■ **AIM OF THE EXERCISE**:
Sort through the listing below and keep each line with the word "gateau". Copy those.
[[ TASK INPUTS, beginning ]]
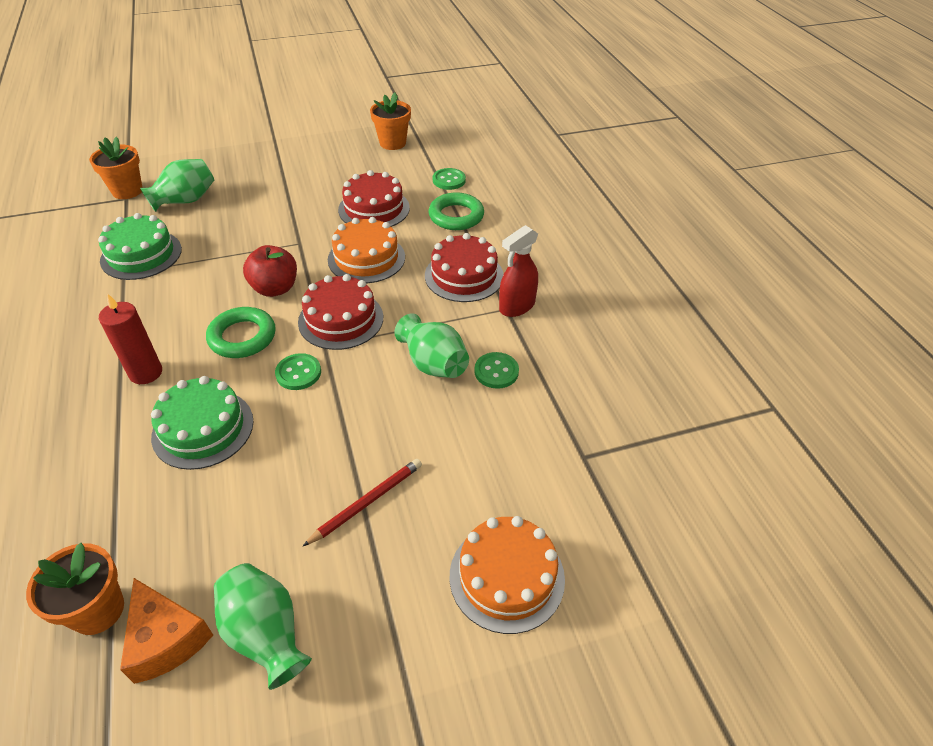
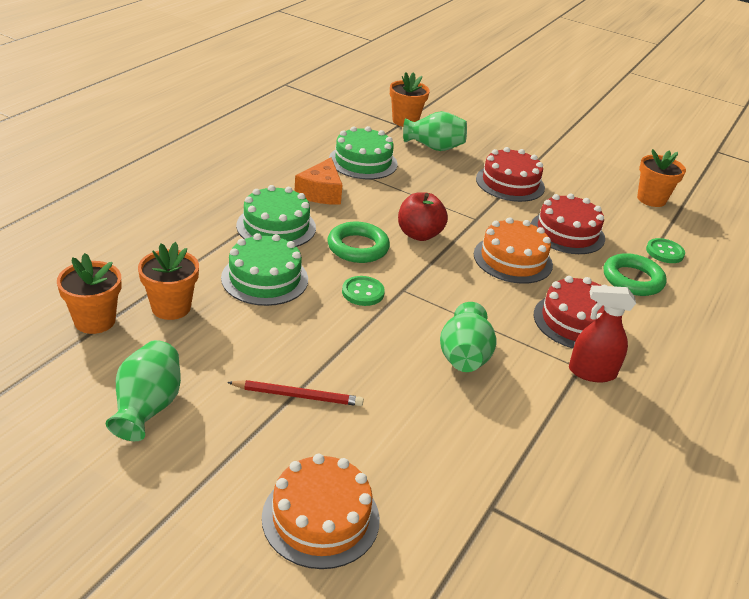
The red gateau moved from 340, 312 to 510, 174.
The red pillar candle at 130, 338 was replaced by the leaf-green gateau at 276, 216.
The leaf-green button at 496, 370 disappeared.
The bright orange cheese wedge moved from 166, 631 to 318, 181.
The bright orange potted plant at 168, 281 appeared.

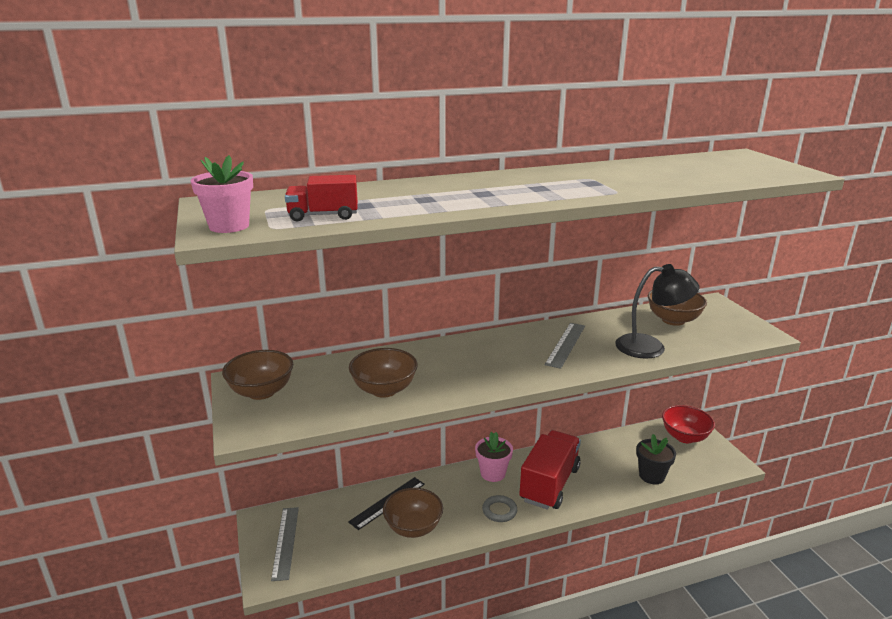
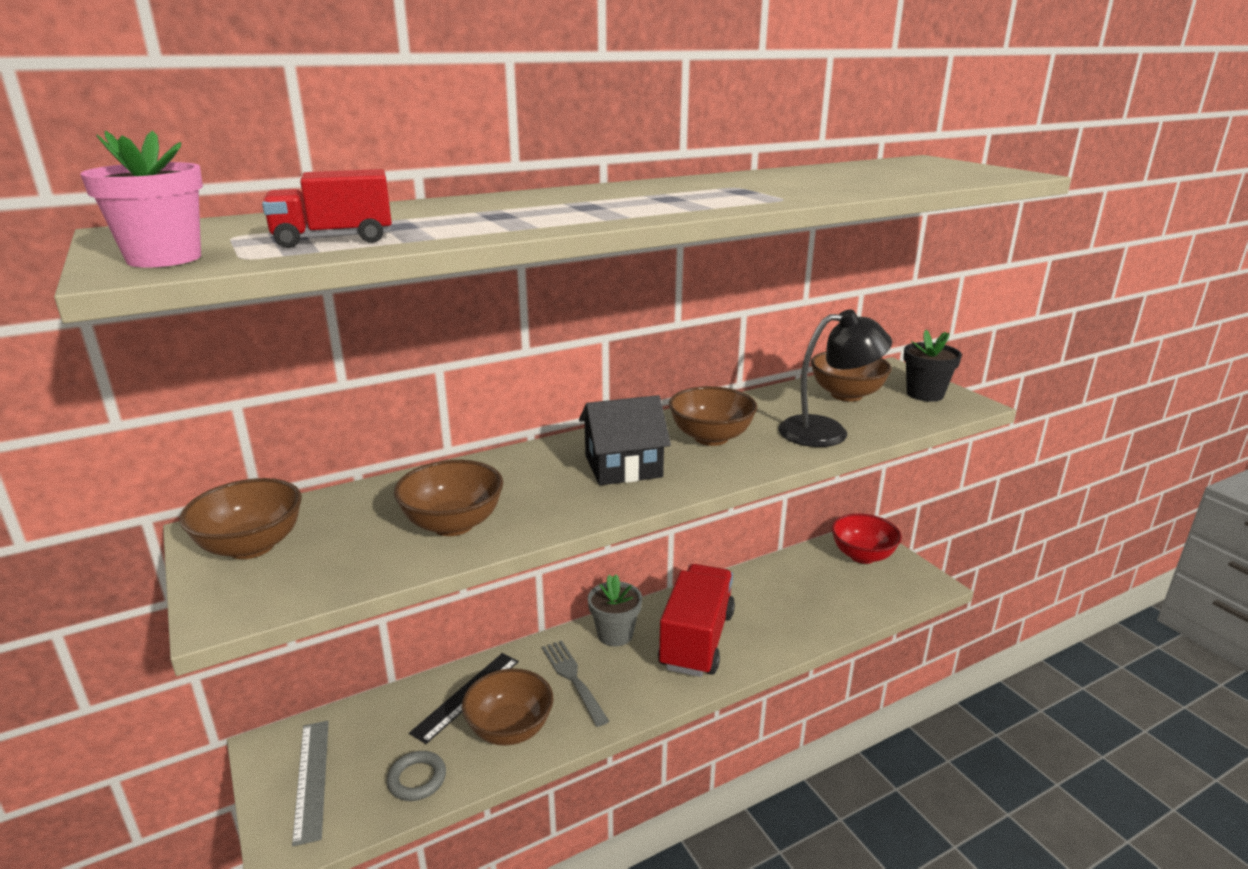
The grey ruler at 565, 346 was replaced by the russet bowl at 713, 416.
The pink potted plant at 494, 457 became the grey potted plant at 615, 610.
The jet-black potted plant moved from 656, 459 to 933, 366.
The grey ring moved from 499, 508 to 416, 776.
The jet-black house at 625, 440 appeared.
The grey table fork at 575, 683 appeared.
[[ TASK INPUTS, end ]]
[[ TASK INPUTS, beginning ]]
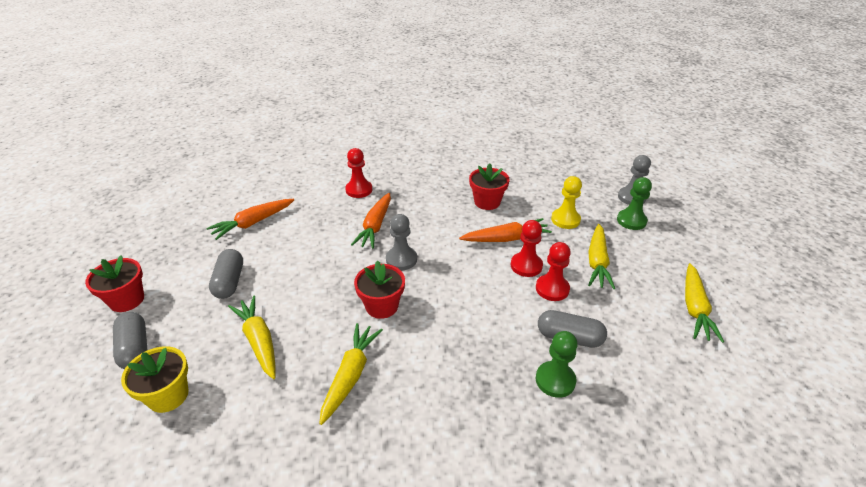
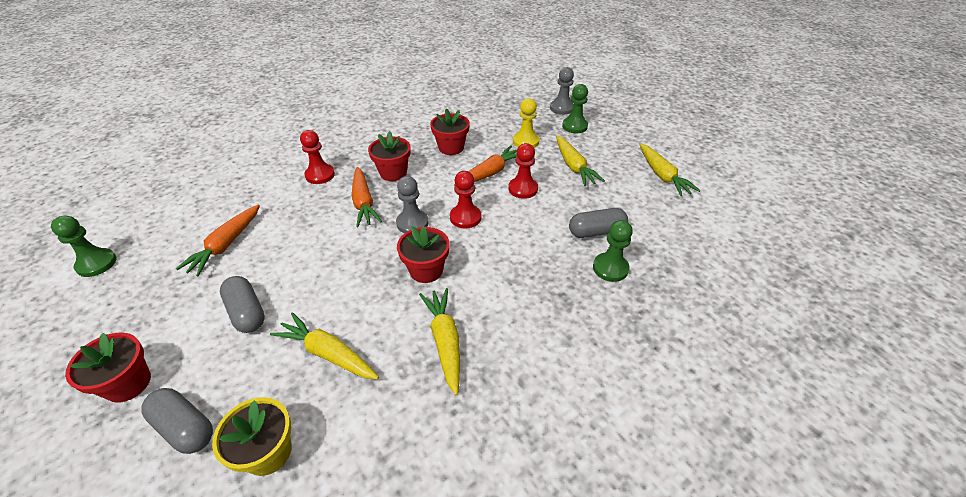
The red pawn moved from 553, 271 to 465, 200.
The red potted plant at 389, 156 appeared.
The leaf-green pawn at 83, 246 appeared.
[[ TASK INPUTS, end ]]
■ **RESPONSE AREA**:
The red gateau moved from 340, 312 to 510, 174.
The red pillar candle at 130, 338 was replaced by the leaf-green gateau at 276, 216.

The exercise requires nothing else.